» PROBLEM DETAILS: There is material below. Print exactly the lines starting at the line with "camera: 65 degrees left, 35 degrees down" and ending at the line with "(334, 350) = (660, 367): pink lamp -> none", ends included, and no others.

» MATERIAL FOR THE TASK:

━━━━━━━━━━━━━━━━━━━━

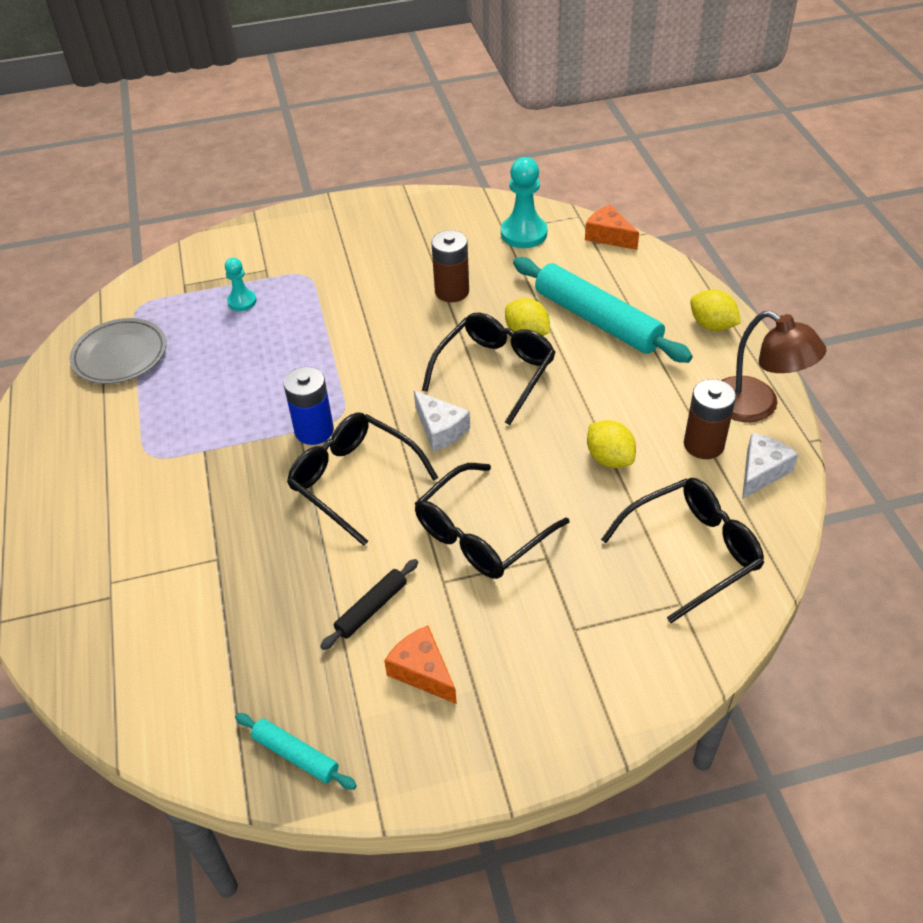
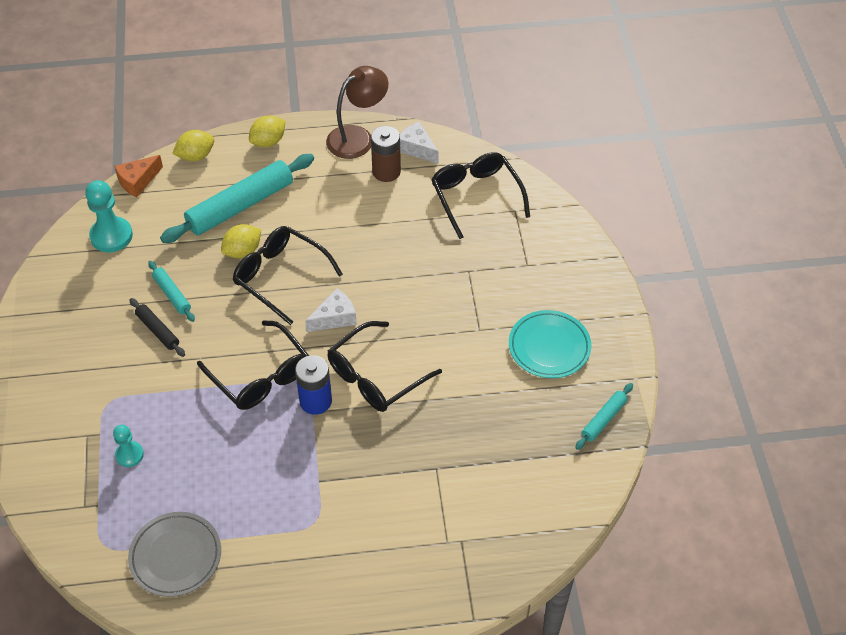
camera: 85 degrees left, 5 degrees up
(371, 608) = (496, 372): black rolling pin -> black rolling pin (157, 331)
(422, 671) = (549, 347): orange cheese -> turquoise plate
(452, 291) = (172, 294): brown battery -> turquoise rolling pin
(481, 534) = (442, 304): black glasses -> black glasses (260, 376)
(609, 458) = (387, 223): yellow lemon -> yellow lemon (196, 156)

━━━━━━━━━━━━━━━━━━━━

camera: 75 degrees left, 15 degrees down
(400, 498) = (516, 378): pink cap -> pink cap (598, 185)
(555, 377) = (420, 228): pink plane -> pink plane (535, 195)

━━━━━━━━━━━━━━━━━━━━

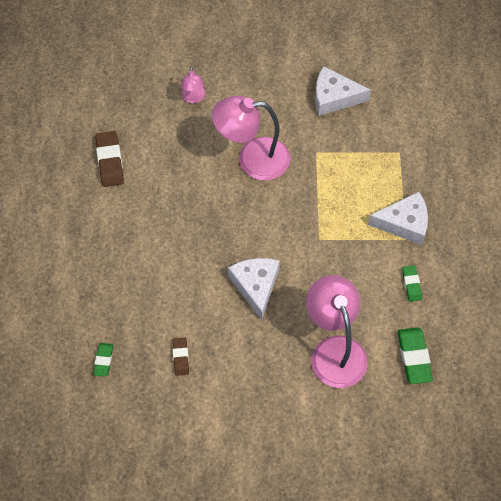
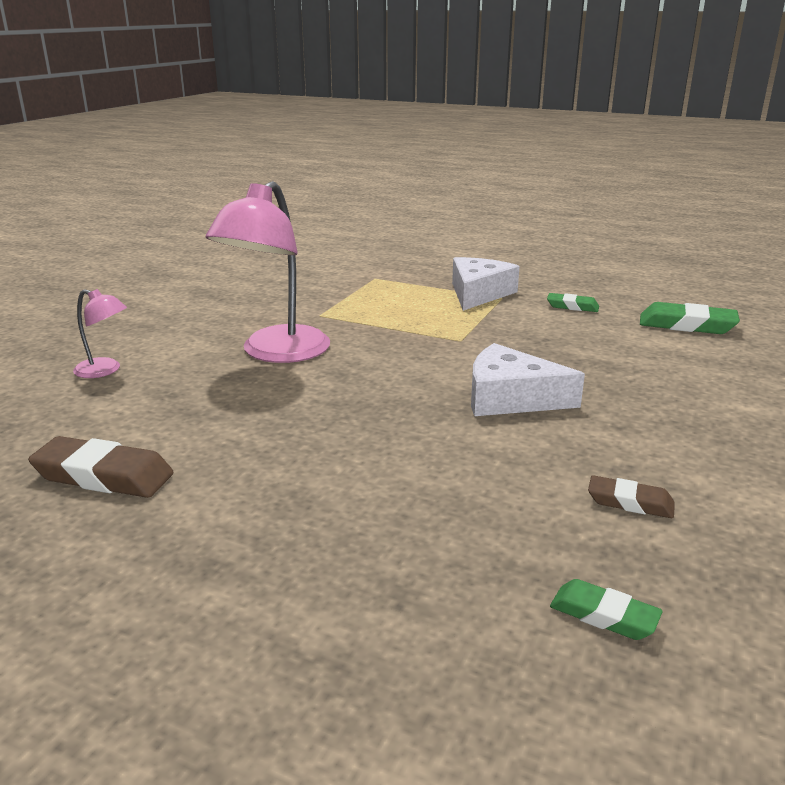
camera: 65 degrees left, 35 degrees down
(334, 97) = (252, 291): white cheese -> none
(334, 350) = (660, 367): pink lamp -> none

━━━━━━━━━━━━━━━━━━━━

» REPLY:
camera: 65 degrees left, 35 degrees down
(334, 97) = (252, 291): white cheese -> none
(334, 350) = (660, 367): pink lamp -> none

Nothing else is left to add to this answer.